About this exercise
Please read the records below and return each line holding the string "purple".

Records to use

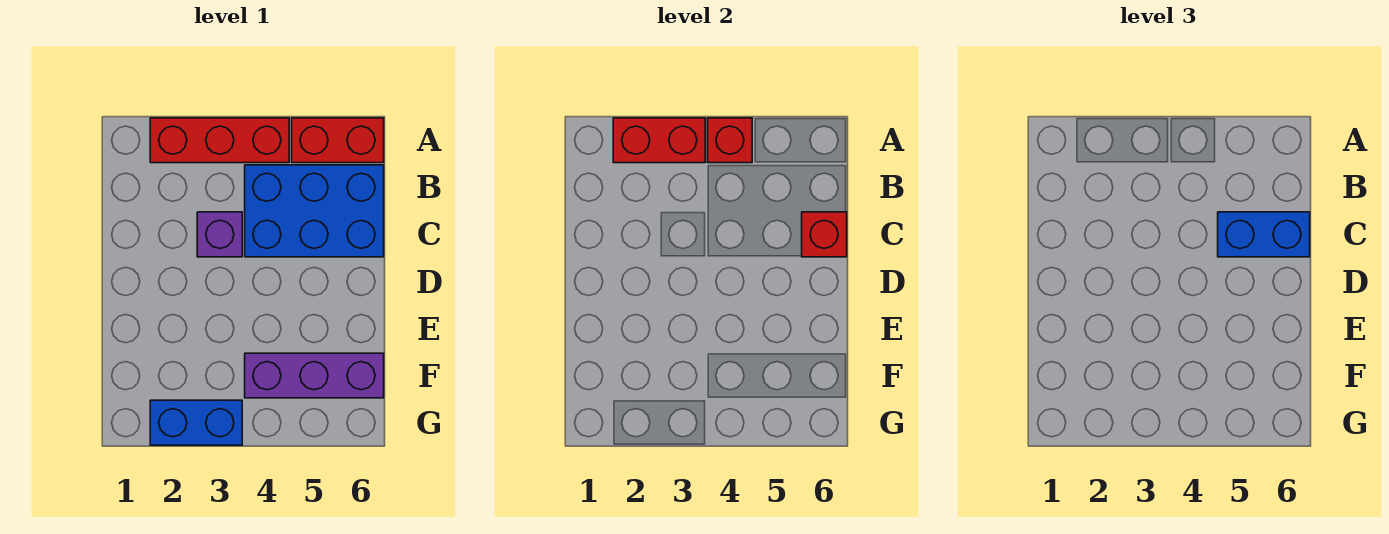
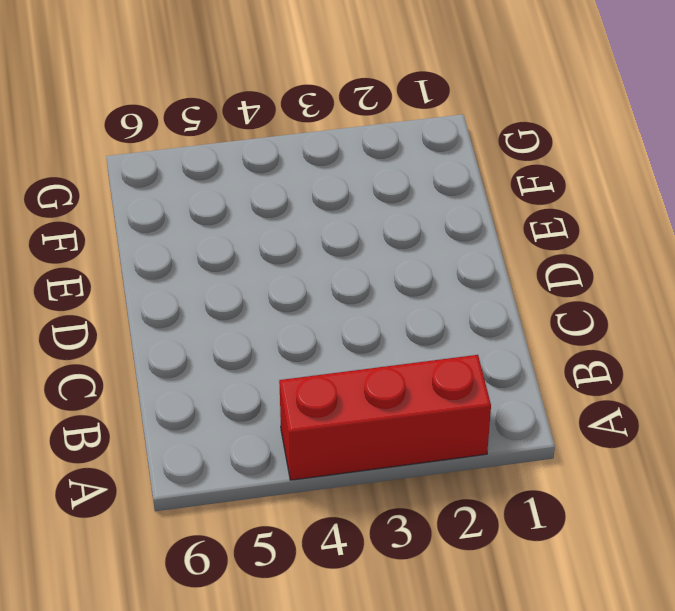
none -> red 1x2 brick [292,118,384,163]
none -> blue 2x3 brick [245,165,384,257]

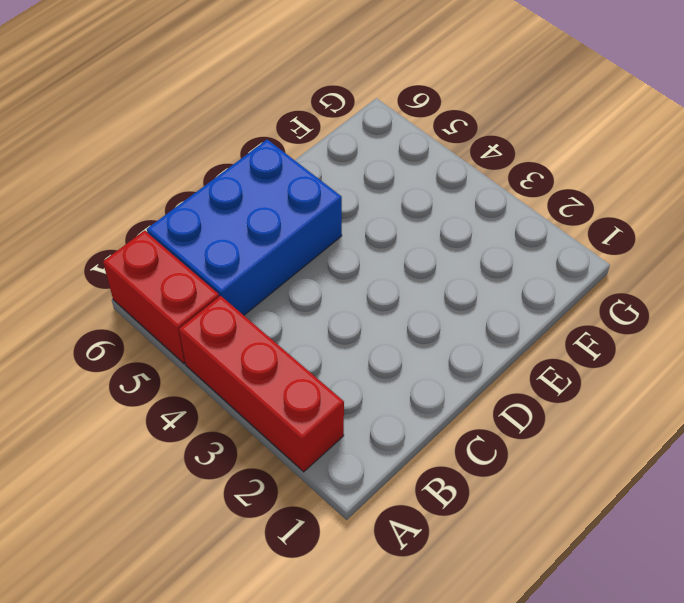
blue 2x3 brick [147,140,342,315] -> blue 2x3 brick turned to [245,165,384,257]
none -> purple 1x1 brick [197,212,242,257]
none -> purple 1x3 brick [245,353,384,398]

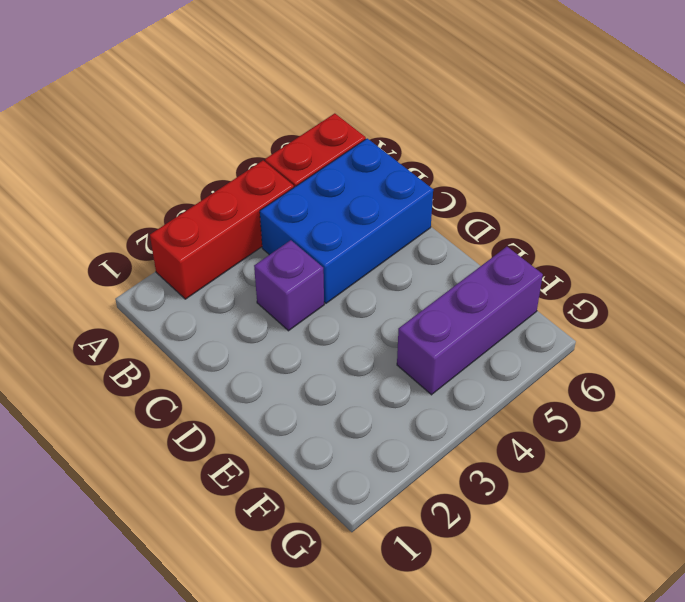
none -> blue 1x2 brick [150,400,242,445]
none -> red 1x2 brick [613,118,705,163]

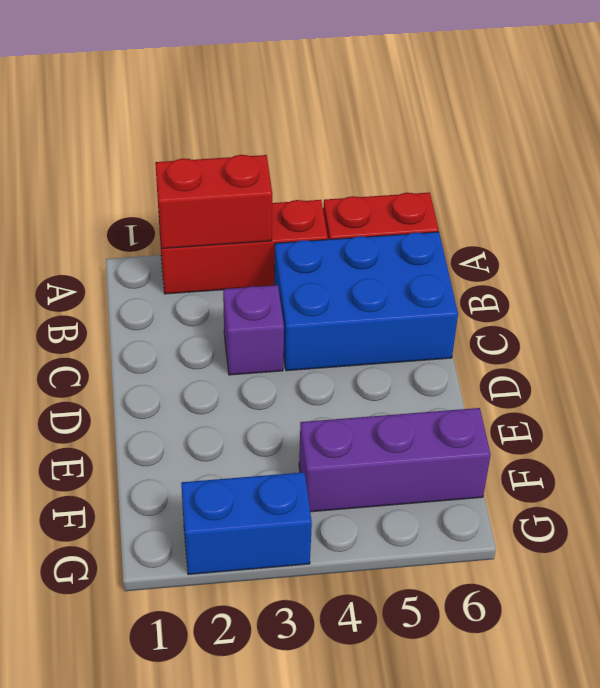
none -> red 1x1 brick [708,118,752,163]
none -> red 1x1 brick [802,212,847,257]

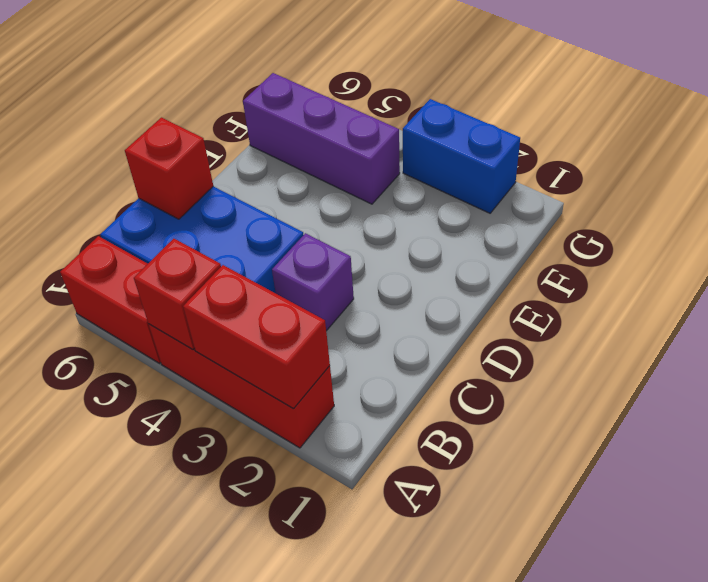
none -> blue 1x2 brick [1218,212,1310,257]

Solution to this task
none -> purple 1x1 brick [197,212,242,257]
none -> purple 1x3 brick [245,353,384,398]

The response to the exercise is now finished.